AIM -
Please pull every line from the listing below that contains the string "grace". Case matters.

SUPPLIED INFORMATION -
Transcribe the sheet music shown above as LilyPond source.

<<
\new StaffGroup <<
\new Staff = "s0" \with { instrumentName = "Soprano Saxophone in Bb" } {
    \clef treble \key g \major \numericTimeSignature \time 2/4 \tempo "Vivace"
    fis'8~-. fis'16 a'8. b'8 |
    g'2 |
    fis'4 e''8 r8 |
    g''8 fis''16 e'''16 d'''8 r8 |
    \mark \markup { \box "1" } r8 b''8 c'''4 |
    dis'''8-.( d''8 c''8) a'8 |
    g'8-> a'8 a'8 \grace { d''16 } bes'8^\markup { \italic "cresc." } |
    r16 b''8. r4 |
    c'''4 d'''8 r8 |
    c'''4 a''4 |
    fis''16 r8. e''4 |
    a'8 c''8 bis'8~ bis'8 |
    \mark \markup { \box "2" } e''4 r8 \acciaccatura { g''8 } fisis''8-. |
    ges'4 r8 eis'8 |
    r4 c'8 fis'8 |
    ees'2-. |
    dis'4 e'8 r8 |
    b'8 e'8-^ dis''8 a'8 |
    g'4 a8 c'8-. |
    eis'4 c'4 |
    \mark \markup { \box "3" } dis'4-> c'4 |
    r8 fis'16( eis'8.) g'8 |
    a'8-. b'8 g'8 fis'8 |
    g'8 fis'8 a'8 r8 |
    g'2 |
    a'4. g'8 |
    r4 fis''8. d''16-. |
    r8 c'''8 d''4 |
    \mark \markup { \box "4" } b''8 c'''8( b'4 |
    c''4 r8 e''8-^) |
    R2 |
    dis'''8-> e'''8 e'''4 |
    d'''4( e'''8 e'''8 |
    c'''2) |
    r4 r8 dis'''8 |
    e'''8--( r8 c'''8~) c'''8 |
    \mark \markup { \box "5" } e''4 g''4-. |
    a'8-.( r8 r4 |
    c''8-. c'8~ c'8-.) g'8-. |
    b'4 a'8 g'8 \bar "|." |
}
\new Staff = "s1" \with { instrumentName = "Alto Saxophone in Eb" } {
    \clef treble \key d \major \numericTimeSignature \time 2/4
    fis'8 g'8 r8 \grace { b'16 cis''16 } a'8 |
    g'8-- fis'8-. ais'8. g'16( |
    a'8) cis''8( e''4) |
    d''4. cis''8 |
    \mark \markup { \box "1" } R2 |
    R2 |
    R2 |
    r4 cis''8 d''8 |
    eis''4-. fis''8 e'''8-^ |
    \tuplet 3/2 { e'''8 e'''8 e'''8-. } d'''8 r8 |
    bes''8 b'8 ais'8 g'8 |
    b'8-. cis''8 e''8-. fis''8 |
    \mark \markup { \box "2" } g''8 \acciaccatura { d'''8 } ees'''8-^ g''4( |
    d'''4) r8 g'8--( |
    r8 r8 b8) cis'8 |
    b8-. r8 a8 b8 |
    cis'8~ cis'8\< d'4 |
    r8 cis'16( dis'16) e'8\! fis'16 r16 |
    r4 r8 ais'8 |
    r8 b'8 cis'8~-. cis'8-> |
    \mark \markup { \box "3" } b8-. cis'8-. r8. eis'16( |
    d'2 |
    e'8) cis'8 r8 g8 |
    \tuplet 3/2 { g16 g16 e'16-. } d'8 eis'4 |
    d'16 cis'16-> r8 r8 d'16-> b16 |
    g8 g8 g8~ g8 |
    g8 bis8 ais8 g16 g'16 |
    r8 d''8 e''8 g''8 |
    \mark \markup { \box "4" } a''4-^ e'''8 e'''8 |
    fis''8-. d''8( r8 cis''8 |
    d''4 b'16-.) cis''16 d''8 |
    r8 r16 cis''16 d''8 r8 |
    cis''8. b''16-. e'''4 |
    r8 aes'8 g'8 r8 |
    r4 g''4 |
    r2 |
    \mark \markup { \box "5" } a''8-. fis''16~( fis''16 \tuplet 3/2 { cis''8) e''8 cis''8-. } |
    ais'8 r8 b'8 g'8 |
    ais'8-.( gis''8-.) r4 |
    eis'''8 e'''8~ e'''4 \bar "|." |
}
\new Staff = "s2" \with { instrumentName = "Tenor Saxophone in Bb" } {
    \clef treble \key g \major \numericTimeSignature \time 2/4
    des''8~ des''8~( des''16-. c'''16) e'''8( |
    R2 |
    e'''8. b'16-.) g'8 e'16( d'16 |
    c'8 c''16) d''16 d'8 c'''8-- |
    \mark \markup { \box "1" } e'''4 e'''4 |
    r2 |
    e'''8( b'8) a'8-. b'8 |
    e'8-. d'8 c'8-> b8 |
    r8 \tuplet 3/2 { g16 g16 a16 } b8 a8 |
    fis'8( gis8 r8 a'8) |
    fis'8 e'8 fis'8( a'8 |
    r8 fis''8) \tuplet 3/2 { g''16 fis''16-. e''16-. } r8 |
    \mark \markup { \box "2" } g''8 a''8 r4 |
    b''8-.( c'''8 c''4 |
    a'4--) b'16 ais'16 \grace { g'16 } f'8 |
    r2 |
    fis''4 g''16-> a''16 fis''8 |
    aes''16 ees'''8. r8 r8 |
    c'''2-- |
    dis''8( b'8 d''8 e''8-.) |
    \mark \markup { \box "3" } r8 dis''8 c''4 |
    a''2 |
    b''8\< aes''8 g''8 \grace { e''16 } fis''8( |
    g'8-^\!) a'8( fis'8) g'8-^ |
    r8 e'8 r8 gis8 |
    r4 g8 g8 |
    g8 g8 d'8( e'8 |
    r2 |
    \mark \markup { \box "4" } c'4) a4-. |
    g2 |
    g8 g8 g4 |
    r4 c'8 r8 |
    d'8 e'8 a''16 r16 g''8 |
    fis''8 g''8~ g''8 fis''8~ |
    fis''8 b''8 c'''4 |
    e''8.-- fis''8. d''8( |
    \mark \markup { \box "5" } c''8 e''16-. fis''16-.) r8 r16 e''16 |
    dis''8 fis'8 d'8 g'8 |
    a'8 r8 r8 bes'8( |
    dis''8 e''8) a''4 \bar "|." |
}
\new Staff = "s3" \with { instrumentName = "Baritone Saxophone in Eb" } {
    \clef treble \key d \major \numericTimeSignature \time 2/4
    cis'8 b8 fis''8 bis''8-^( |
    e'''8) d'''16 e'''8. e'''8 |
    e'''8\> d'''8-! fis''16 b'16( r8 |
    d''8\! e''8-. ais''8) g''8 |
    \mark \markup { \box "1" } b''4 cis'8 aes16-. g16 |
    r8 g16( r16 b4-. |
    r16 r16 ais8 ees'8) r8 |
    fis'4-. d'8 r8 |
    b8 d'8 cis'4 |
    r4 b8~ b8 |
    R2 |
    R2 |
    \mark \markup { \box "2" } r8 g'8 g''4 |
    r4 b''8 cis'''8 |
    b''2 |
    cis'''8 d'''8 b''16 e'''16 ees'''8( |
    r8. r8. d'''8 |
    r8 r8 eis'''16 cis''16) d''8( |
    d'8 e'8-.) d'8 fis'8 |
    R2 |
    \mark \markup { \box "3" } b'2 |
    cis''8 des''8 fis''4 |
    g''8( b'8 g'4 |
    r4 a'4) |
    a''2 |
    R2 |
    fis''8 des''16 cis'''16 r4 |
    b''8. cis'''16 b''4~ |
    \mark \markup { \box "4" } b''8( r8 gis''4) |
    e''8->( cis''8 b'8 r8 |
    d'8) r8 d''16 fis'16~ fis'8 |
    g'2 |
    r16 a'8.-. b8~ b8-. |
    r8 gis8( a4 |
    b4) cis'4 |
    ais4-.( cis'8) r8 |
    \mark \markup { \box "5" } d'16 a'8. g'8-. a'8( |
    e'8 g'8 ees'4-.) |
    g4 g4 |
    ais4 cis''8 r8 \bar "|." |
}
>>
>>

SOLVED EXERCISE -
    g'8-> a'8 a'8 \grace { d''16 } bes'8^\markup { \italic "cresc." } |
    fis'8 g'8 r8 \grace { b'16 cis''16 } a'8 |
    a'4--) b'16 ais'16 \grace { g'16 } f'8 |
    b''8\< aes''8 g''8 \grace { e''16 } fis''8( |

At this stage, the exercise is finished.